Spatial object tracking data
--- --- ---

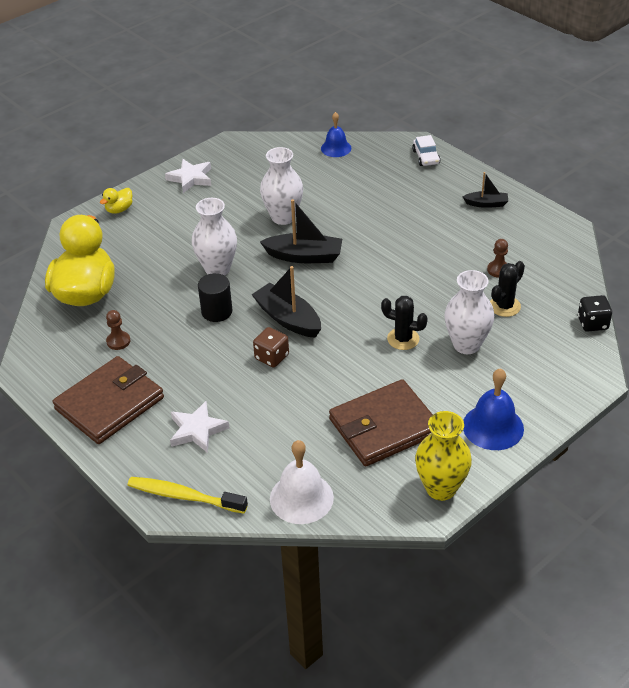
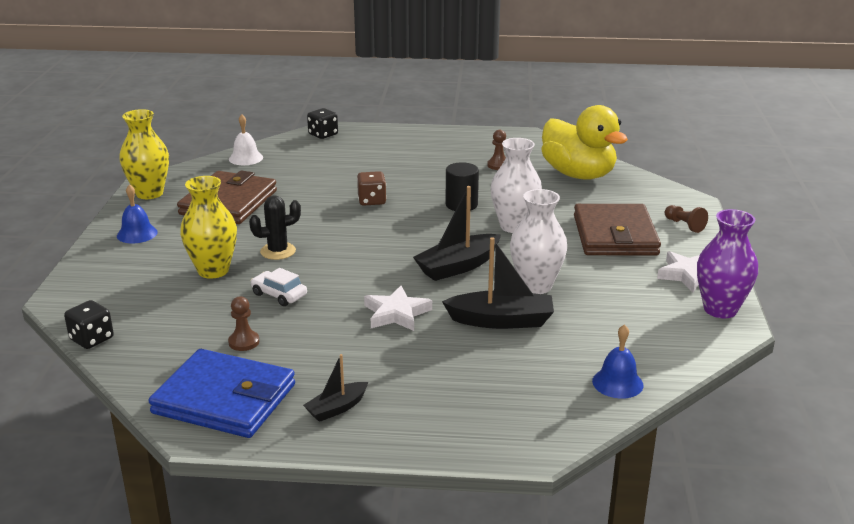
camera: 135 degrees right, 15 degrees down
(109, 403) = (441, 143): brown wallet -> brown wallet (615, 235)
(119, 209) = (684, 225): yellow duck -> brown pawn
(184, 496) = (323, 134): yellow toothbrush -> black dice
(197, 430) = (362, 155): white star -> white star (396, 313)
(218, 153) = (720, 309): none -> purple vase
(288, 319) = (397, 223): black boat -> black boat (501, 321)
(301, 498) = (246, 158): white bell -> white bell, size x0.66
(426, 157) = (493, 432): white car -> white car (279, 295)
(466, 345) = (213, 270): white vase -> yellow vase
(493, 427) = (137, 234): blue bell -> blue bell, size x0.66
(504, 306) = (204, 313): black cactus -> none
(540, 238) = (224, 399): none -> blue wallet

--- --- ---

# WHAT NEEDS TO BE DONE
Reproduce the data above word for word and omit the images.

# TASK RESPONSE
camera: 135 degrees right, 15 degrees down
(109, 403) = (441, 143): brown wallet -> brown wallet (615, 235)
(119, 209) = (684, 225): yellow duck -> brown pawn
(184, 496) = (323, 134): yellow toothbrush -> black dice
(197, 430) = (362, 155): white star -> white star (396, 313)
(218, 153) = (720, 309): none -> purple vase
(288, 319) = (397, 223): black boat -> black boat (501, 321)
(301, 498) = (246, 158): white bell -> white bell, size x0.66
(426, 157) = (493, 432): white car -> white car (279, 295)
(466, 345) = (213, 270): white vase -> yellow vase
(493, 427) = (137, 234): blue bell -> blue bell, size x0.66
(504, 306) = (204, 313): black cactus -> none
(540, 238) = (224, 399): none -> blue wallet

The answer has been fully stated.